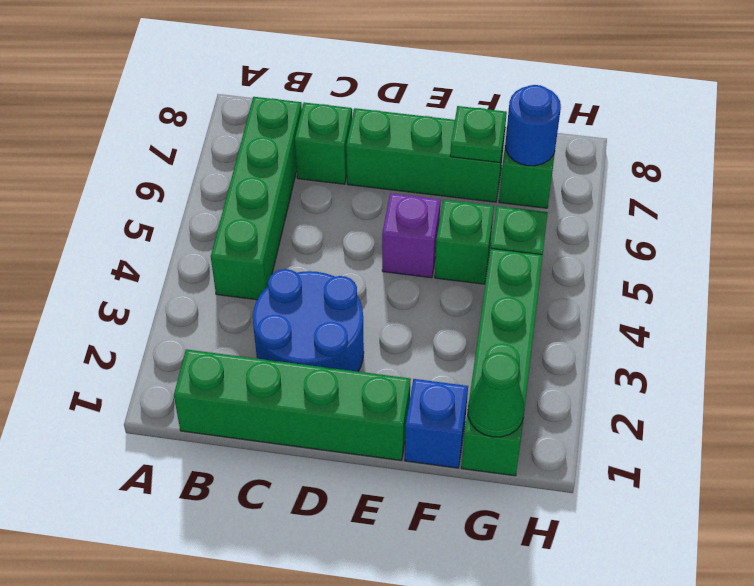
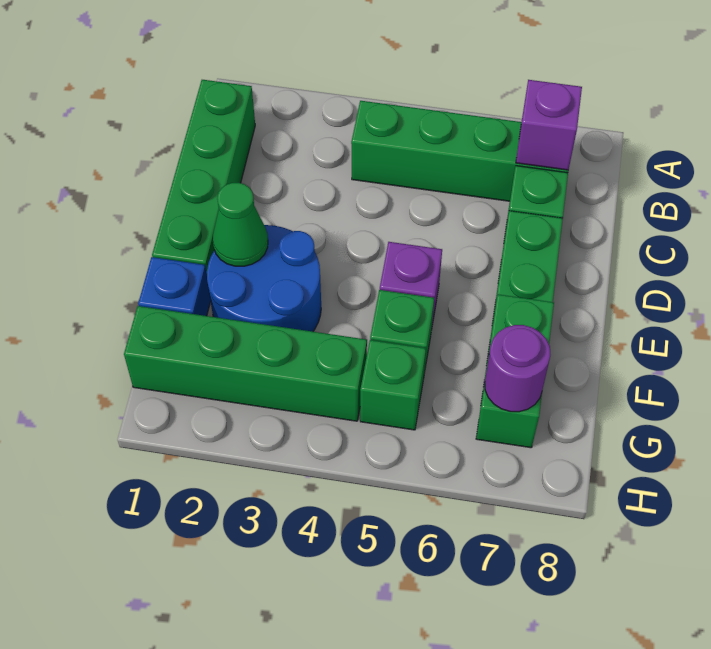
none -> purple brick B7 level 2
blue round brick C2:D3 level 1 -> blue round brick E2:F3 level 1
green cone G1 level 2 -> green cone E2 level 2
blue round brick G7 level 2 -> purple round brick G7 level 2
● ● ● ●
__Assigned task__
All lines with the word "brick" need to be copied from the data above.

__Task result__
none -> purple brick B7 level 2
blue round brick C2:D3 level 1 -> blue round brick E2:F3 level 1
blue round brick G7 level 2 -> purple round brick G7 level 2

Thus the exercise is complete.